(Data excerpts)

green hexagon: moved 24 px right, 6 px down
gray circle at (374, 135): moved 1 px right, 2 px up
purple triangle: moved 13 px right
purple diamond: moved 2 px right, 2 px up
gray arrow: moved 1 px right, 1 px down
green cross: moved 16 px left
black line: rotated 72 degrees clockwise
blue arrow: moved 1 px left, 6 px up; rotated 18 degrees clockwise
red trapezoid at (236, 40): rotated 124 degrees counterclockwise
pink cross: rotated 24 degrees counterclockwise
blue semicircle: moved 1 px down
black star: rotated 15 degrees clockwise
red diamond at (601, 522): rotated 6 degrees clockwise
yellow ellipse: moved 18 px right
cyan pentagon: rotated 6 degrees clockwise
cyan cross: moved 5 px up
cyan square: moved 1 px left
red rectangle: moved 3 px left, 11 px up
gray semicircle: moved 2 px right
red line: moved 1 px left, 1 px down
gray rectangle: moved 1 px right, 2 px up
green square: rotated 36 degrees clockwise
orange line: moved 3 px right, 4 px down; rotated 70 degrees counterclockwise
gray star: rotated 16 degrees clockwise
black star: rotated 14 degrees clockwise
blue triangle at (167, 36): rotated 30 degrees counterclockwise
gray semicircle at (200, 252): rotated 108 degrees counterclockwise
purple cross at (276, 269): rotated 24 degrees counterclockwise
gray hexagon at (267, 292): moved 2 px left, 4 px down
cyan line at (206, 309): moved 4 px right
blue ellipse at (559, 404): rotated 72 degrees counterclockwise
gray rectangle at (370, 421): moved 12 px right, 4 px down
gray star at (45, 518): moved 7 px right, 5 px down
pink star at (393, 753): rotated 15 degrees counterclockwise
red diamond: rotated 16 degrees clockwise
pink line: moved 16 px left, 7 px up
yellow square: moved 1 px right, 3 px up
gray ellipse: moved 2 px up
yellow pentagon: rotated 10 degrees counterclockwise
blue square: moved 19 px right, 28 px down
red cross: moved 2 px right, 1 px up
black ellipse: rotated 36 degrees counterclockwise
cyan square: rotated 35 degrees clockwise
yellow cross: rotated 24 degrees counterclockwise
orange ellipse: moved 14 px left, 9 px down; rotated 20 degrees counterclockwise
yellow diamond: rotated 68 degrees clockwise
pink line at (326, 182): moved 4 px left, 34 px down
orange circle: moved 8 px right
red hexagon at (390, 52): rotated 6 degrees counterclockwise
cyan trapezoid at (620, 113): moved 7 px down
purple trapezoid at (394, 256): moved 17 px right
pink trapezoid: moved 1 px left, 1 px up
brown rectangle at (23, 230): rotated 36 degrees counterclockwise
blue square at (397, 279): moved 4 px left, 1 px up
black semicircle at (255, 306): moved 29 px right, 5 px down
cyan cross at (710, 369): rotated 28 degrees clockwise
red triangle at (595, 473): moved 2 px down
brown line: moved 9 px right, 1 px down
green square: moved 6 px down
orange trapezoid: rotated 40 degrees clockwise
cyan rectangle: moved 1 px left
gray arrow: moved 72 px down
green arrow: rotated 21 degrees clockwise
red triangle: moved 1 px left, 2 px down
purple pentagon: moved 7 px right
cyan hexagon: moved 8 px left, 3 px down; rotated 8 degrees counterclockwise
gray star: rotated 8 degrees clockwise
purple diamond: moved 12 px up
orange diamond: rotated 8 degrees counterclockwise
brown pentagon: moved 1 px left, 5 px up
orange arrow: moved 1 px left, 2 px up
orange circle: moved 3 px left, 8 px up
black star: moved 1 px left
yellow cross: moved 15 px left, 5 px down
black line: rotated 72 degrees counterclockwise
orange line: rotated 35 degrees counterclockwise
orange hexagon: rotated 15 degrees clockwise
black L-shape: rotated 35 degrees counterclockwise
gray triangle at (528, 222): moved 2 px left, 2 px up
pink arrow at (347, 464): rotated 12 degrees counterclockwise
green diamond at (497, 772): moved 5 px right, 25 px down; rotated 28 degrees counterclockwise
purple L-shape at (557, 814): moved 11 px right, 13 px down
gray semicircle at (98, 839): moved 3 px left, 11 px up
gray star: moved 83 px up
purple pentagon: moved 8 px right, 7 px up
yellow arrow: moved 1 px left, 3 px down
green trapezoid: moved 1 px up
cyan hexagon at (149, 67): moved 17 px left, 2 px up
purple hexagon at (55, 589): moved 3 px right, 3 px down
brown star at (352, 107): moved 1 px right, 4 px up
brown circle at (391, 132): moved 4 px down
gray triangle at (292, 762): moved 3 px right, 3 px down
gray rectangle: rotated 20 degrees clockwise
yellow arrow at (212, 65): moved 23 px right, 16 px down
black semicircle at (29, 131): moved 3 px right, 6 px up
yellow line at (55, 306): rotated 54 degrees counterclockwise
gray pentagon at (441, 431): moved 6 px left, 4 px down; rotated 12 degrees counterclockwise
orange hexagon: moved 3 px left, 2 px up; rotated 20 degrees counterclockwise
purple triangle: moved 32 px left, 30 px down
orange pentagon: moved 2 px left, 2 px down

> **ABOUT THIS EXERCISE**
Transcribe exactly, and only, the lines from the opening line of the records through the line containing "cyan cross: moved 5 px up".

> **WORKED SOLUTION**
green hexagon: moved 24 px right, 6 px down
gray circle at (374, 135): moved 1 px right, 2 px up
purple triangle: moved 13 px right
purple diamond: moved 2 px right, 2 px up
gray arrow: moved 1 px right, 1 px down
green cross: moved 16 px left
black line: rotated 72 degrees clockwise
blue arrow: moved 1 px left, 6 px up; rotated 18 degrees clockwise
red trapezoid at (236, 40): rotated 124 degrees counterclockwise
pink cross: rotated 24 degrees counterclockwise
blue semicircle: moved 1 px down
black star: rotated 15 degrees clockwise
red diamond at (601, 522): rotated 6 degrees clockwise
yellow ellipse: moved 18 px right
cyan pentagon: rotated 6 degrees clockwise
cyan cross: moved 5 px up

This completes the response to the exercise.